TASK PROMPT: Print the line that contains "black cutting board [404,379,509,524]" and every line after it through the last line of the records below, exactly as written and nothing else.

MATERIAL FOR THE TASK:
=== Begin Enclosure ===

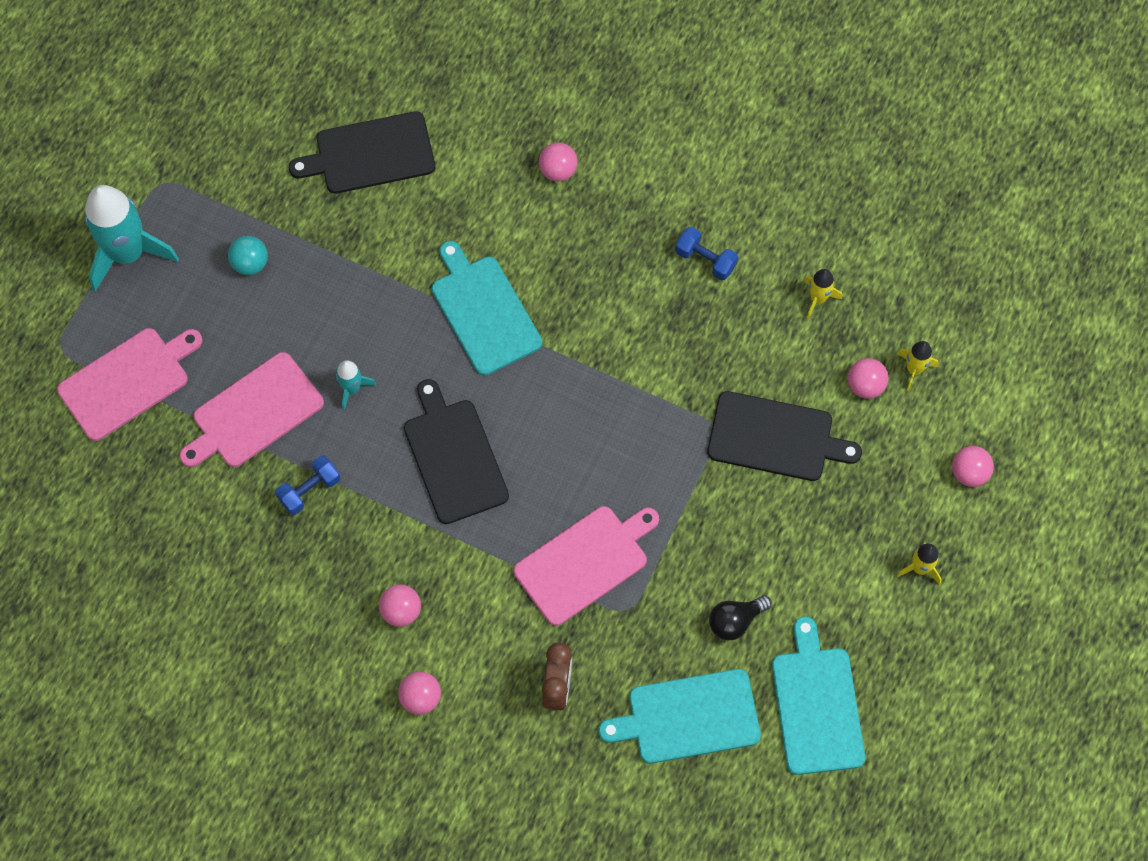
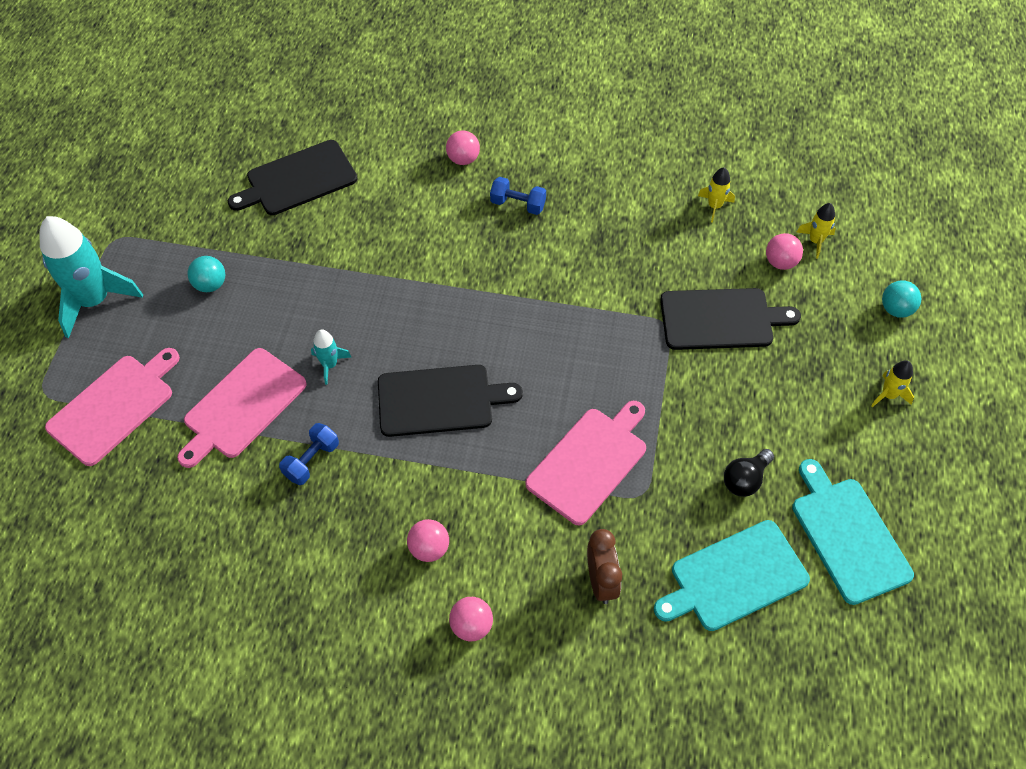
camera: 15 degrees left, 10 degrees down
black cutting board [404,379,509,524] -> black cutting board turned 120 degrees clockwise [378,365,523,437]
turquoise cutting board [432,241,542,375] -> none
blue dumbbell [675,227,738,281] -> blue dumbbell moved to [490,177,546,215]
pink ball [952,446,994,487] -> turquoise ball [882,280,921,318]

=== End Enclosure ===

RESULT OF THIS TASK:
black cutting board [404,379,509,524] -> black cutting board turned 120 degrees clockwise [378,365,523,437]
turquoise cutting board [432,241,542,375] -> none
blue dumbbell [675,227,738,281] -> blue dumbbell moved to [490,177,546,215]
pink ball [952,446,994,487] -> turquoise ball [882,280,921,318]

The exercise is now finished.